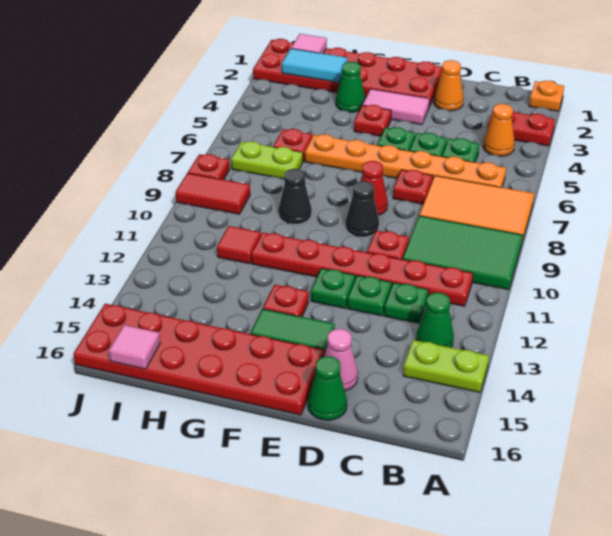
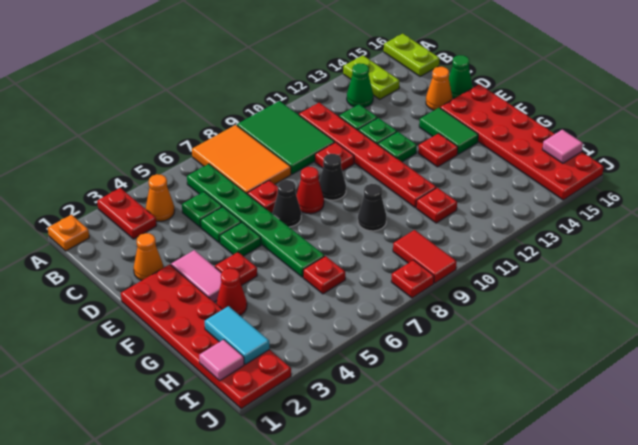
orange plate B6:G6 level 1 -> green plate B6:G6 level 1
pink cone D15 level 1 -> orange cone D15 level 1
none -> black cone E7 level 1
green cone G3 level 1 -> red cone G3 level 1
lime plate H7:I7 level 1 -> lime plate A16:B16 level 1
red tile H11 level 1 -> red plate H11 level 1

■ **What is needed**: Where a line of the listing holds the string "orange", copy that line.

■ **Exercise result**:
orange plate B6:G6 level 1 -> green plate B6:G6 level 1
pink cone D15 level 1 -> orange cone D15 level 1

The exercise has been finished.